■ **Source information**
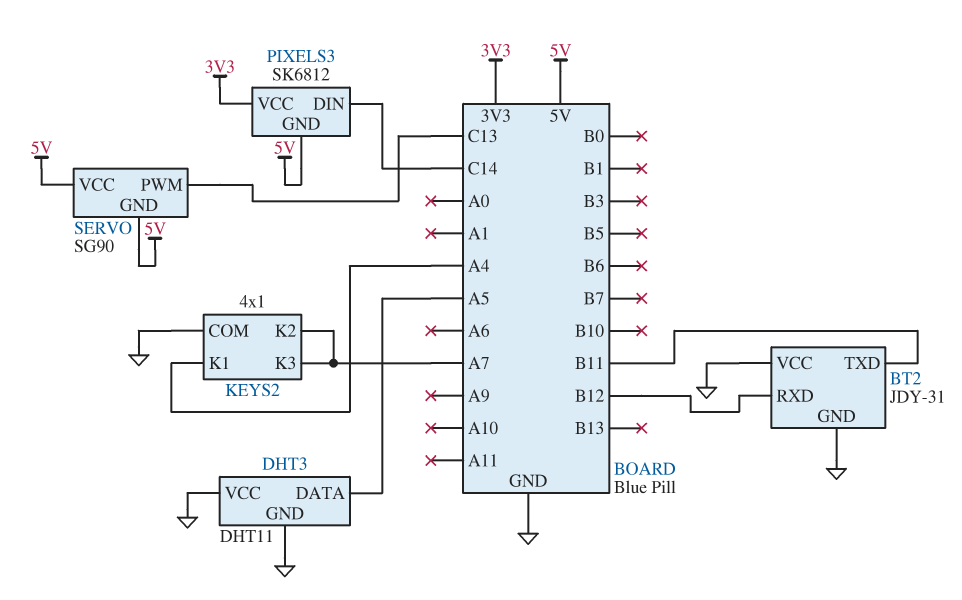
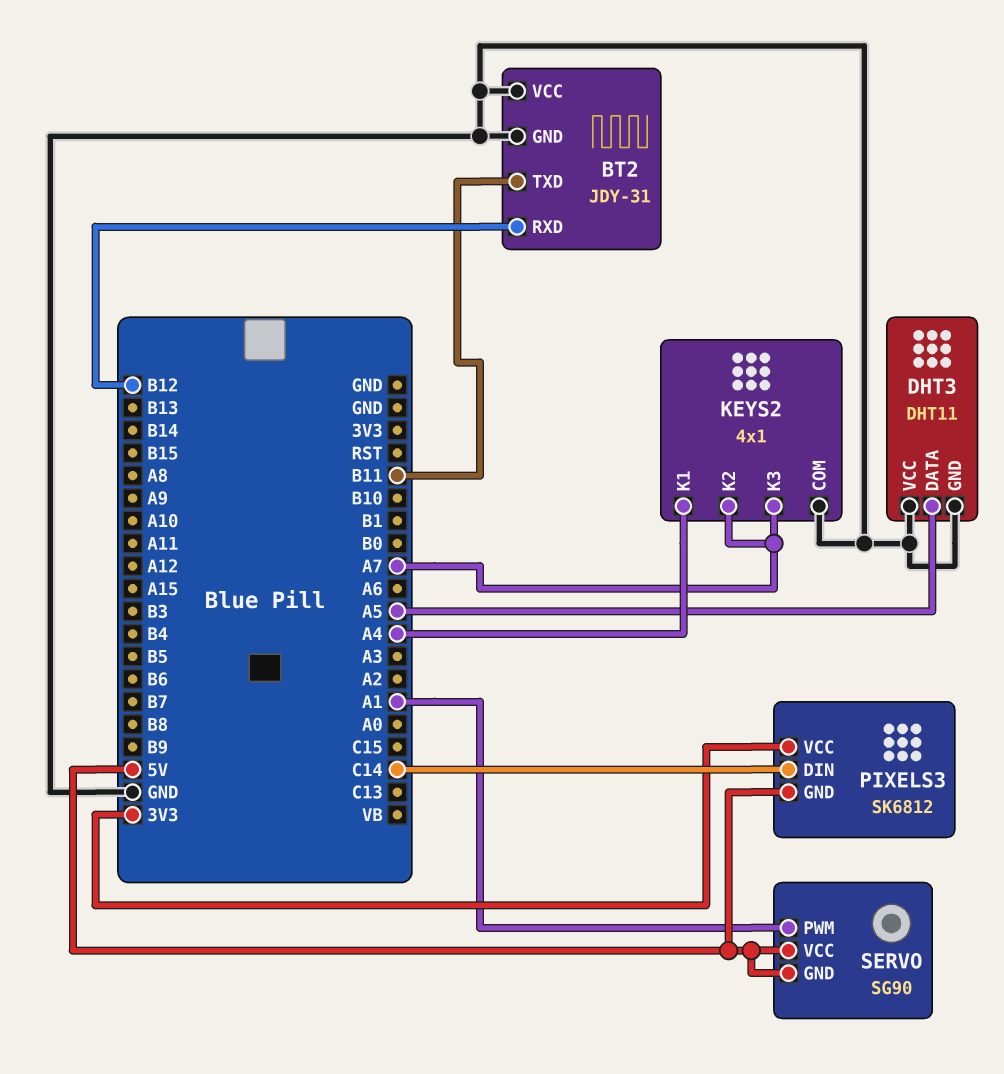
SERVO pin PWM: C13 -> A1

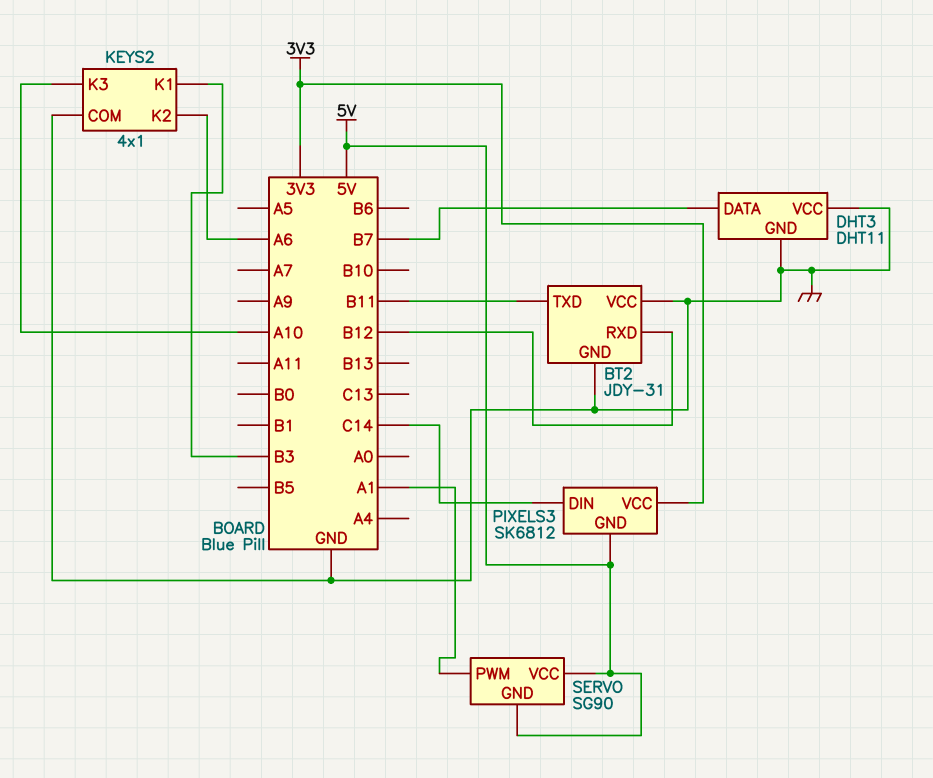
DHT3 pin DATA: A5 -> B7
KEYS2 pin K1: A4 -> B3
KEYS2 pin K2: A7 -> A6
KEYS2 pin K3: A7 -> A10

--

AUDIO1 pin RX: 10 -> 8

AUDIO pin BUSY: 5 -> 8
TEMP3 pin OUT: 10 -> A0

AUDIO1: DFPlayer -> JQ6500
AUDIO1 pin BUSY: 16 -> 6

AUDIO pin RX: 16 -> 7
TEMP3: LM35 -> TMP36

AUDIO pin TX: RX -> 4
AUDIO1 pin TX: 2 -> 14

==

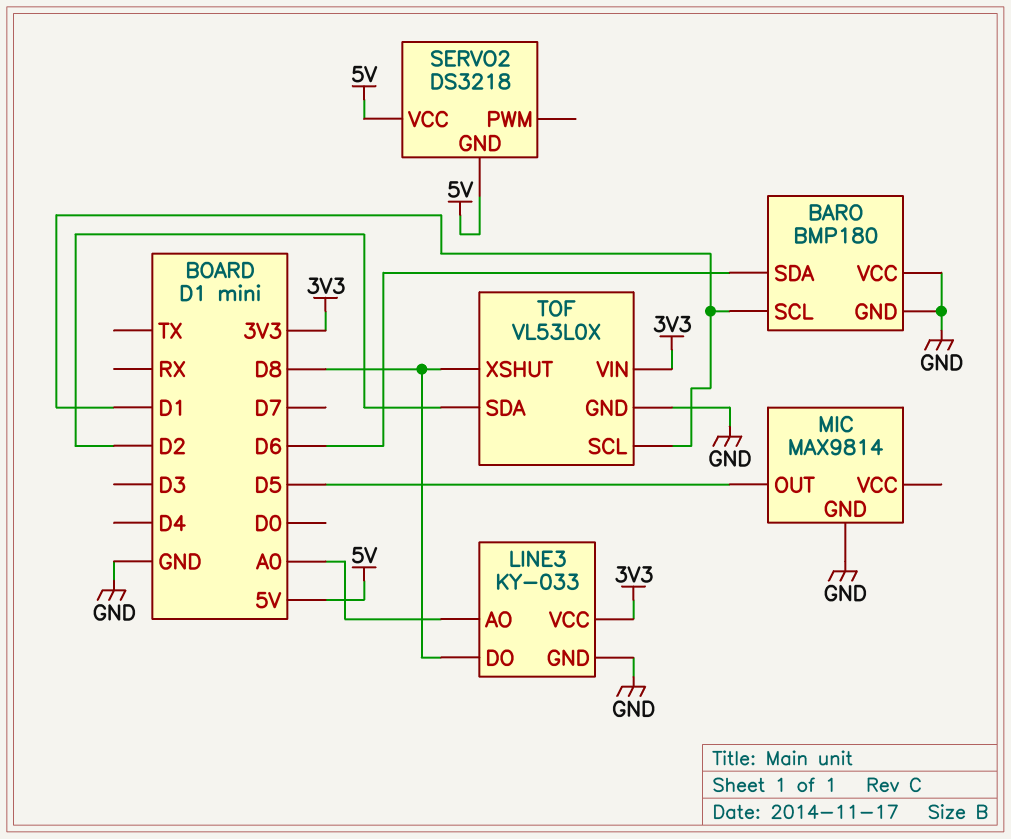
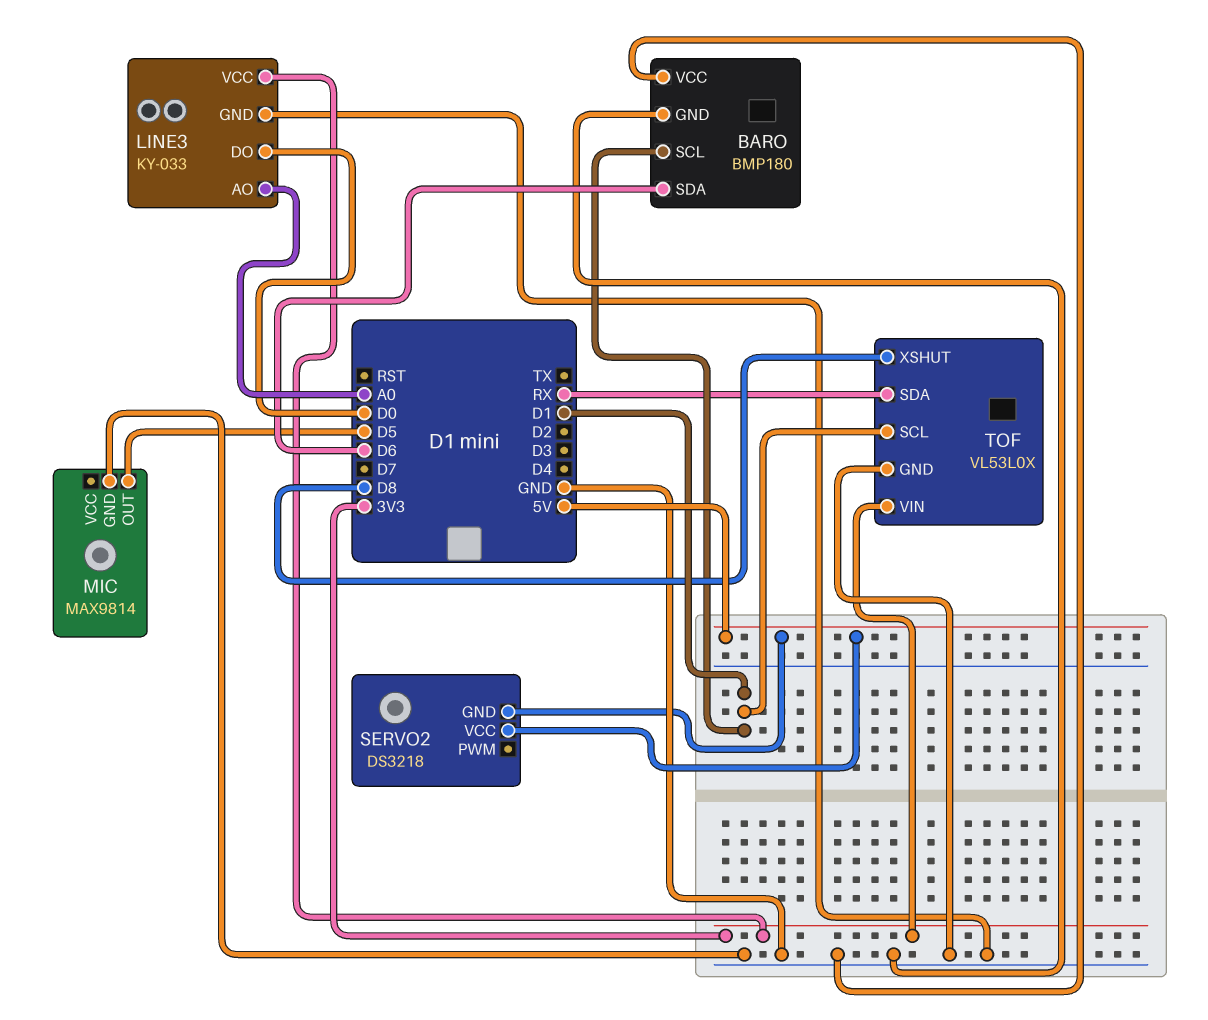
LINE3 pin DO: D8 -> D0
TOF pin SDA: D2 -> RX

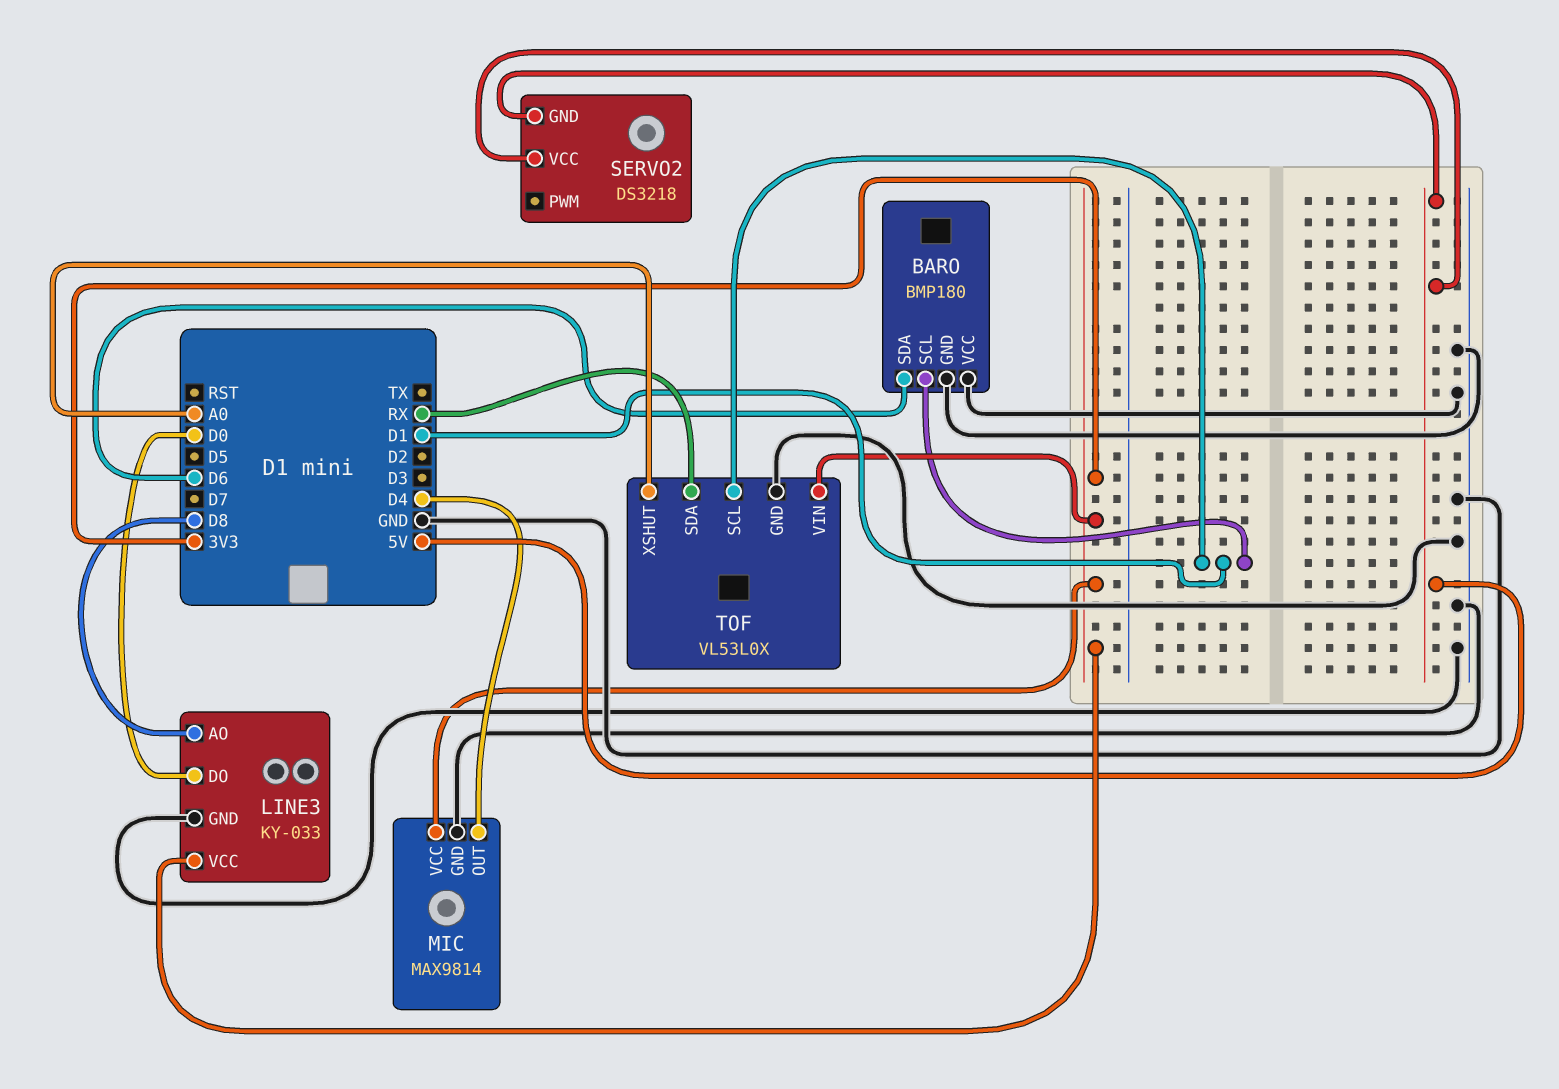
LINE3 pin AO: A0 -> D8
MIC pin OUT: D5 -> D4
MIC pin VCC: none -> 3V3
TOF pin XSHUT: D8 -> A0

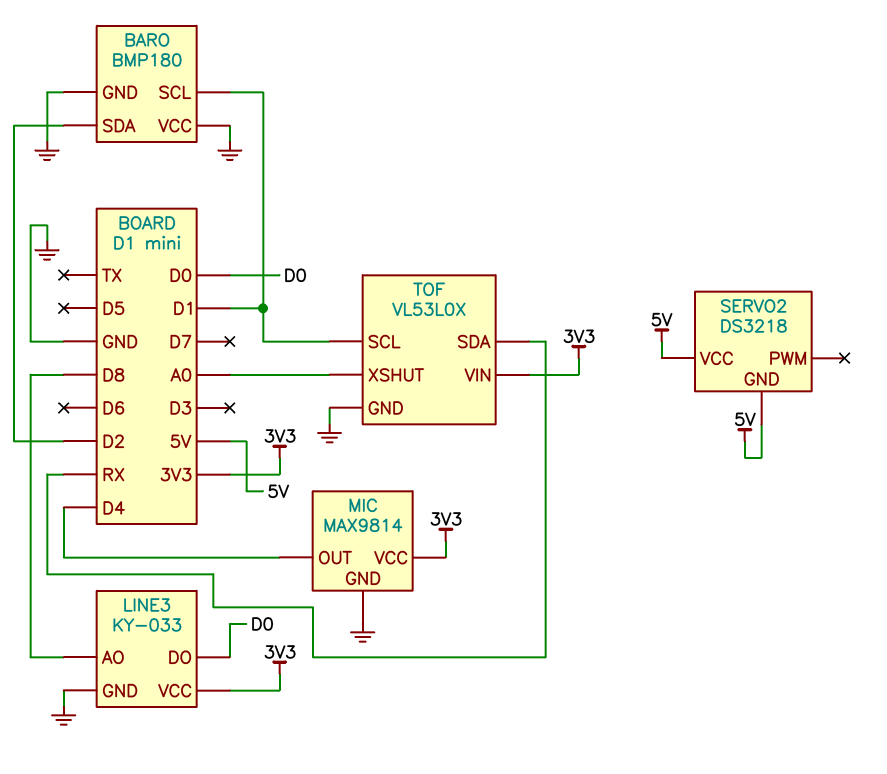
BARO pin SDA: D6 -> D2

■ **What this task involves**
With the pictures left out, write out exactly the lines above from the one containing "SERVO pin PWM: C13 -> A1" through the one containing "KEYS2 pin K3: A7 -> A10".

■ **Response area**
SERVO pin PWM: C13 -> A1

DHT3 pin DATA: A5 -> B7
KEYS2 pin K1: A4 -> B3
KEYS2 pin K2: A7 -> A6
KEYS2 pin K3: A7 -> A10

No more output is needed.